▸ What you will do
Copy the final lines exactly, starting at the one that contains "gray trapezoid: moved" and ending with the last line of the listing below. Pictures are not part of the copy.

▸ Input records
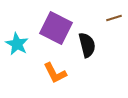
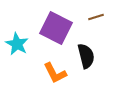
brown line: moved 18 px left, 1 px up
black semicircle: moved 1 px left, 11 px down
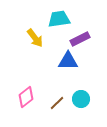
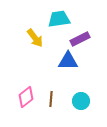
cyan circle: moved 2 px down
brown line: moved 6 px left, 4 px up; rotated 42 degrees counterclockwise
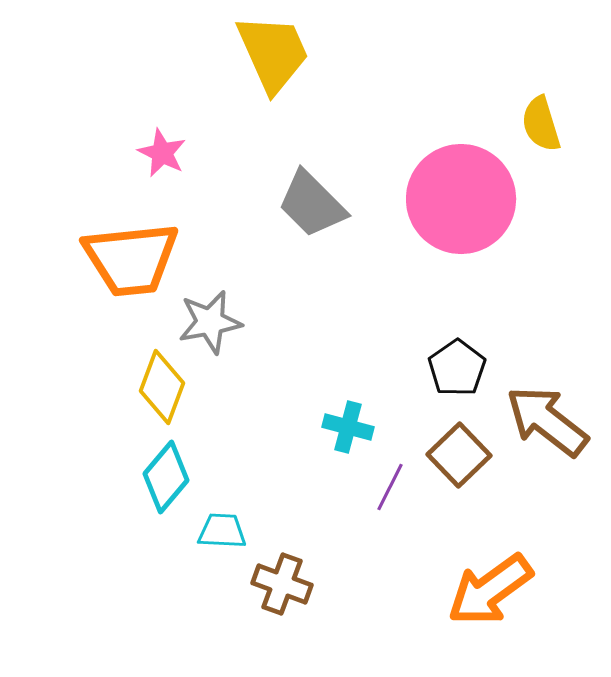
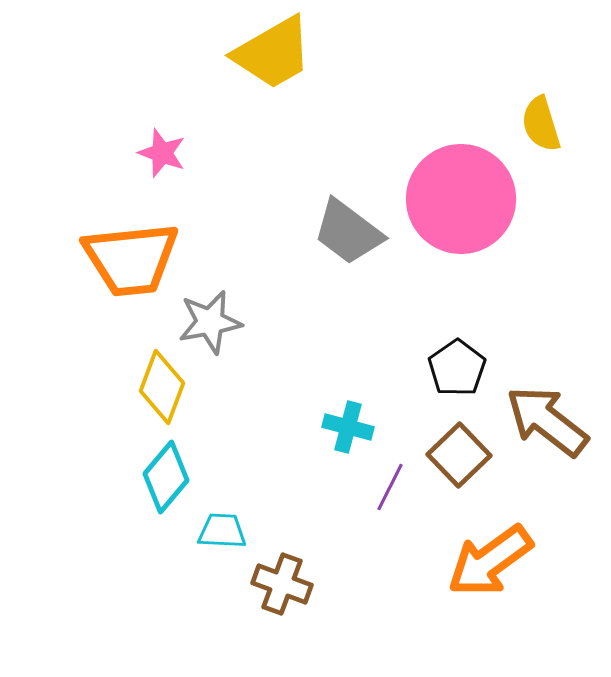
yellow trapezoid: rotated 84 degrees clockwise
pink star: rotated 6 degrees counterclockwise
gray trapezoid: moved 36 px right, 28 px down; rotated 8 degrees counterclockwise
orange arrow: moved 29 px up
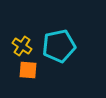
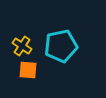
cyan pentagon: moved 2 px right
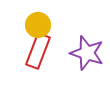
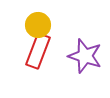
purple star: moved 2 px left, 3 px down
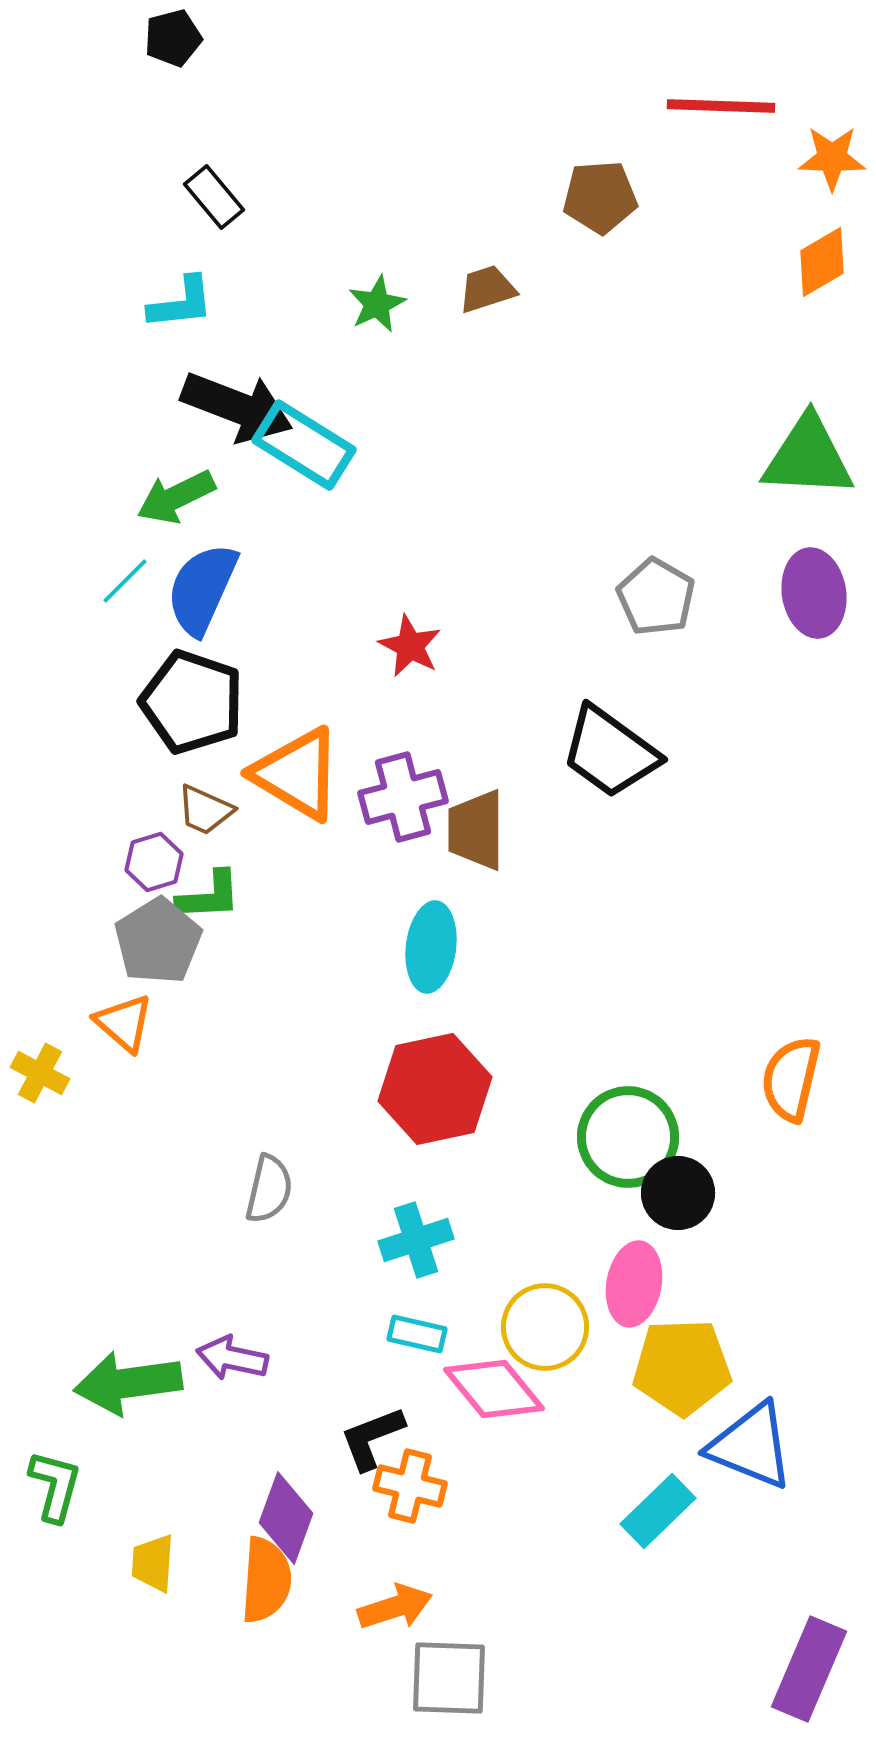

▸ Result for this task
gray trapezoid: moved 36 px right, 28 px down; rotated 8 degrees counterclockwise
orange arrow: moved 29 px up
cyan pentagon: moved 2 px right
purple star: moved 2 px left, 3 px down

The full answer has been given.